## [Entries supplied]
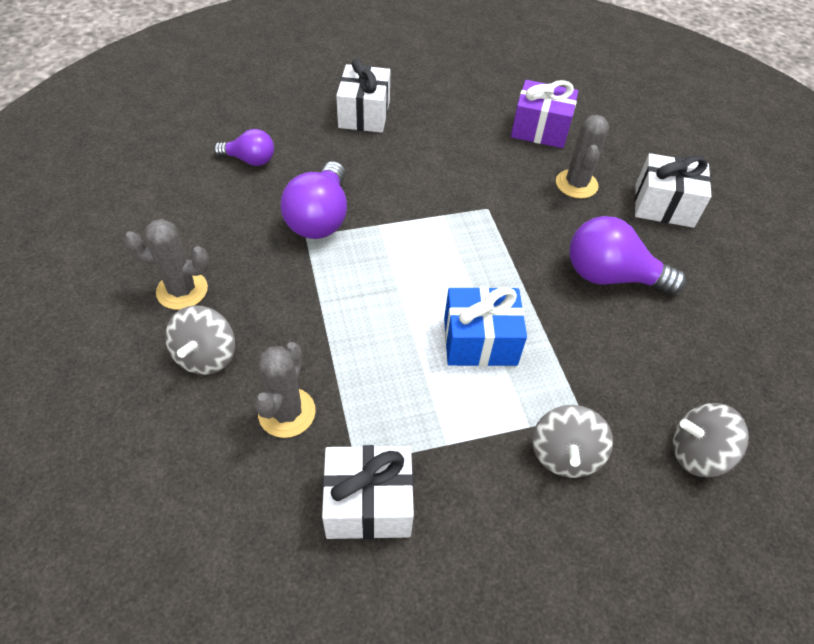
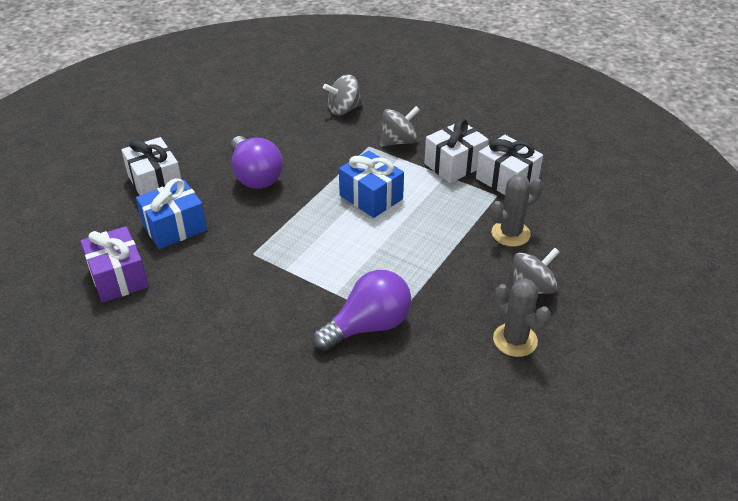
camera: 130 degrees left, 10 degrees down
(250, 160) = (362, 420): purple light bulb -> none
(364, 114) = (212, 396): white gift -> white gift (454, 165)
(576, 184) = (174, 227): grey cactus -> blue gift
(697, 453) = (344, 109): grey spinning top -> grey spinning top turned 105 degrees clockwise

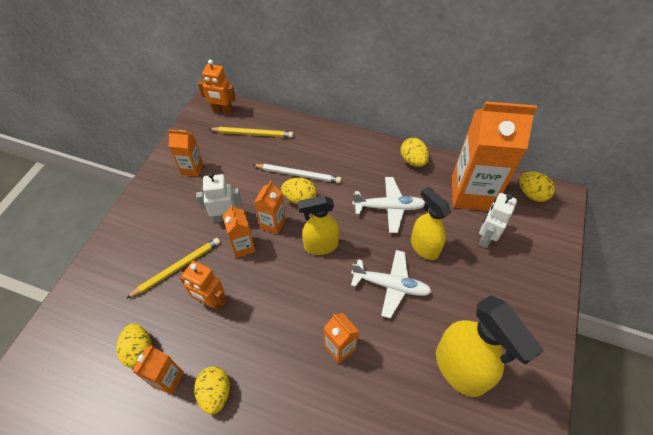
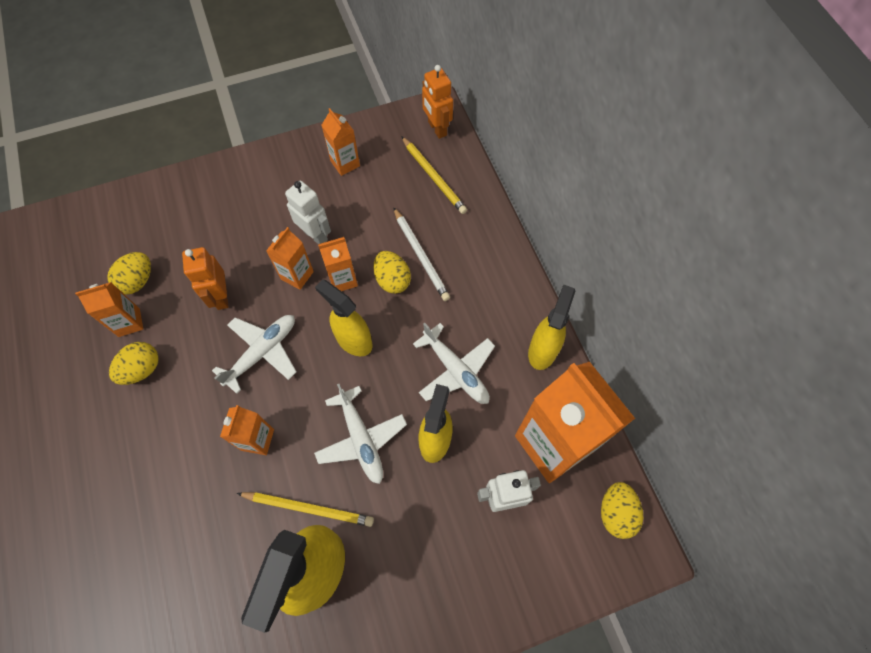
camera: 50 degrees right, 10 degrees up
(177, 268) = (233, 242): yellow pencil -> yellow pencil (308, 508)
(279, 303) = (262, 352): none -> white plane
(413, 161) = (542, 350): yellow egg -> yellow spray bottle

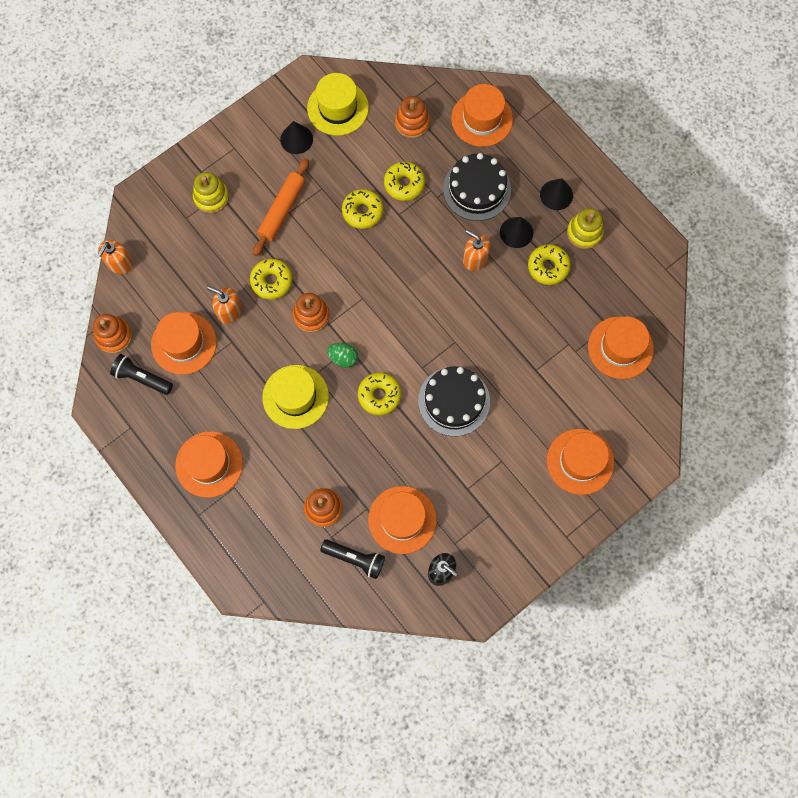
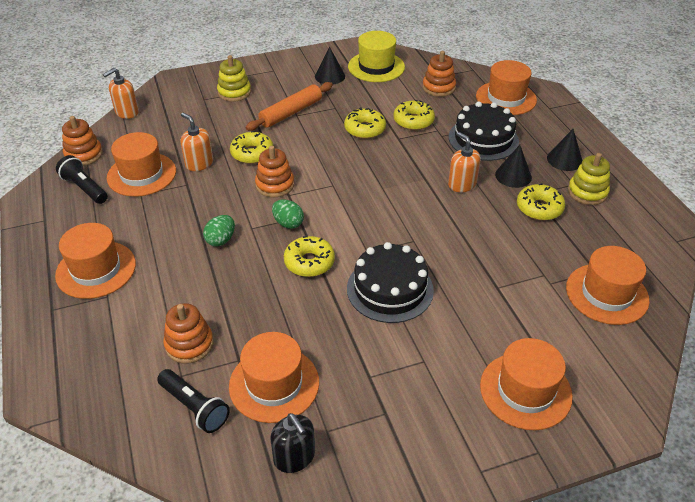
camera: 20 degrees right, 30 degrees down
(295, 396) = (221, 240): yellow hat -> green egg

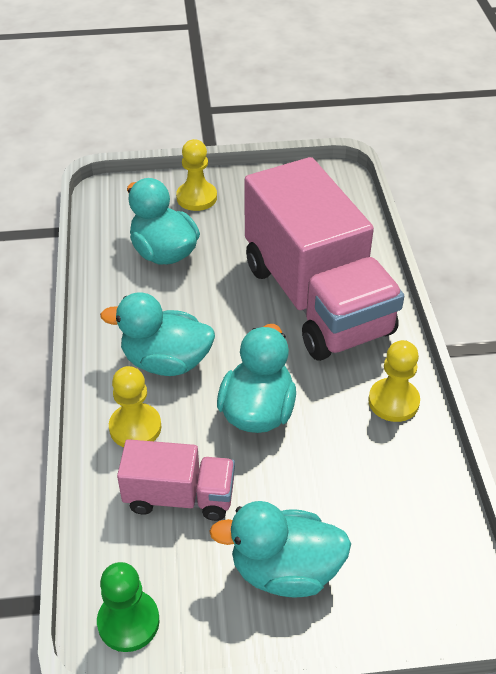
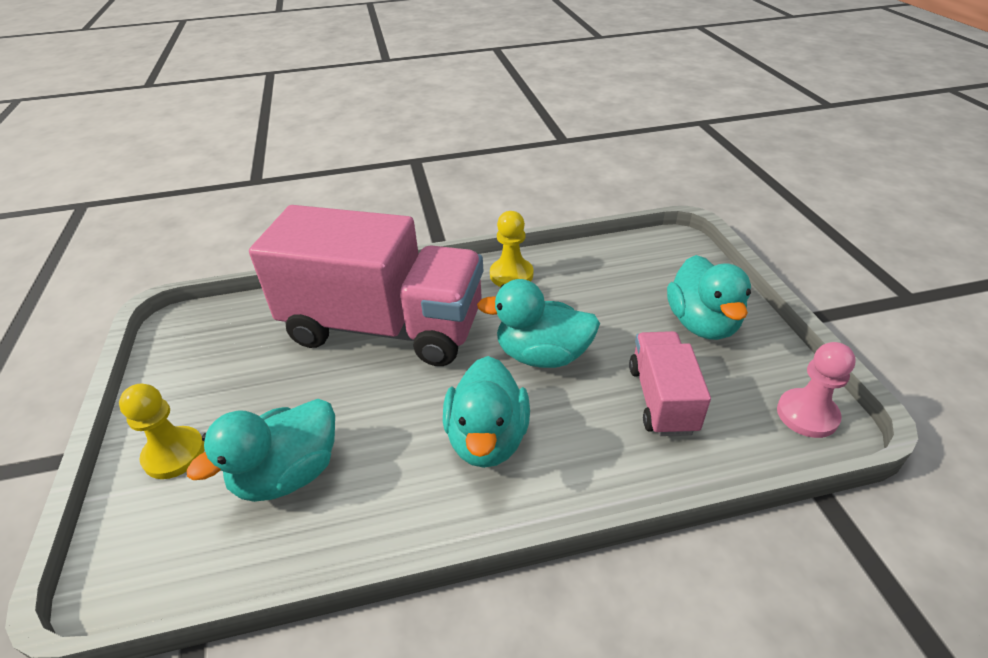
camera: 95 degrees left, 5 degrees down
(128, 622) = (807, 415): green pawn -> pink pawn
(135, 427) = (590, 450): yellow pawn -> none
(316, 299) = (384, 327): pink truck -> pink truck turned 45 degrees clockwise

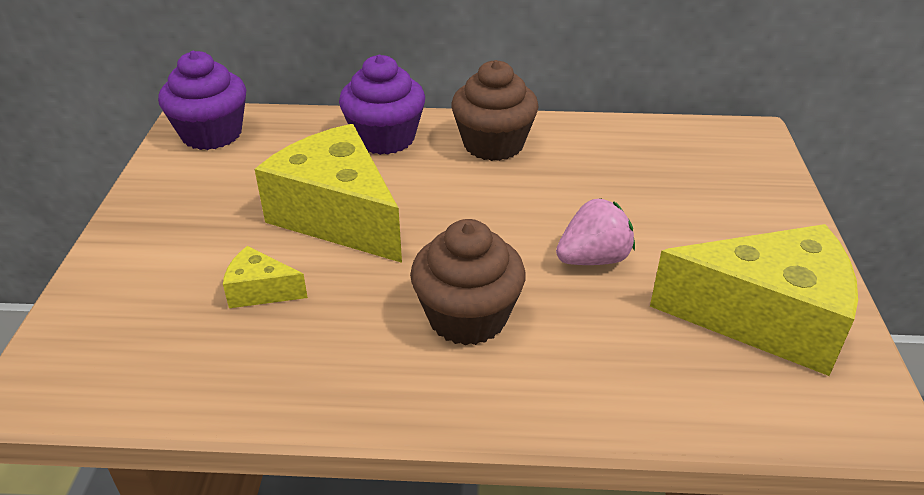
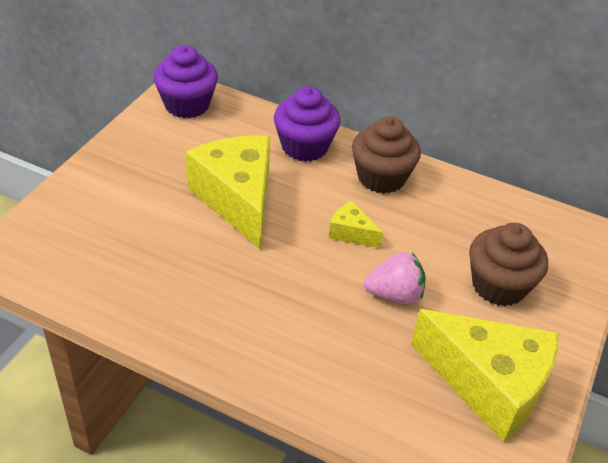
camera: 20 degrees right, 5 degrees up
(260, 291) = (159, 238): yellow cheese -> yellow cheese (351, 233)
(467, 317) = (280, 305): brown cupcake -> brown cupcake (499, 285)

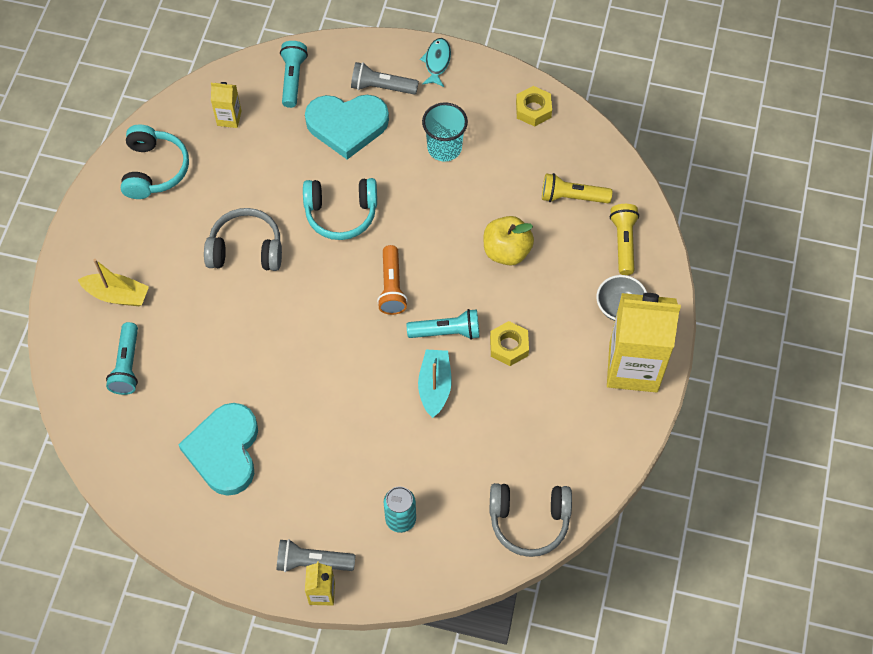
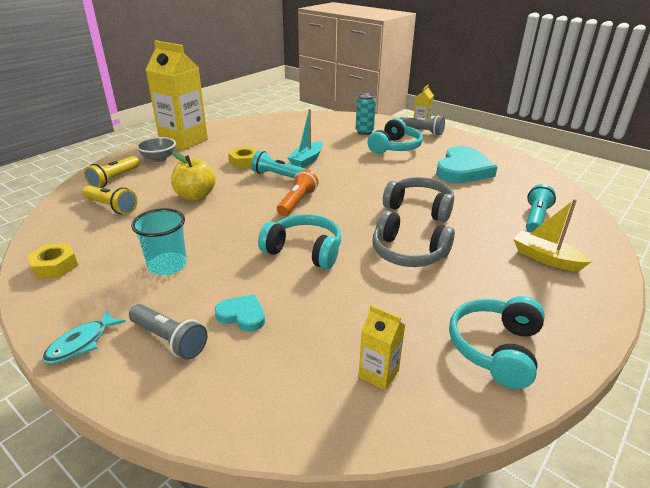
camera: 155 degrees left, 30 degrees down
(293, 79) = (267, 392): turquoise flashlight -> none
(335, 482) = (395, 147): none -> turquoise headphones
(347, 125) = (242, 315): turquoise heart -> turquoise heart, size x0.50
(529, 521) = (297, 119): grey headphones -> grey headphones (419, 208)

## [What you should do]
Filter the listing above by the word "degrees"; copy each line that passes.

## [Result below]
camera: 130 degrees left, 10 degrees down
(697, 453) = (344, 109): grey spinning top -> grey spinning top turned 105 degrees clockwise
camera: 50 degrees right, 10 degrees up
camera: 20 degrees right, 30 degrees down
camera: 95 degrees left, 5 degrees down
(316, 299) = (384, 327): pink truck -> pink truck turned 45 degrees clockwise
camera: 20 degrees right, 5 degrees up
camera: 155 degrees left, 30 degrees down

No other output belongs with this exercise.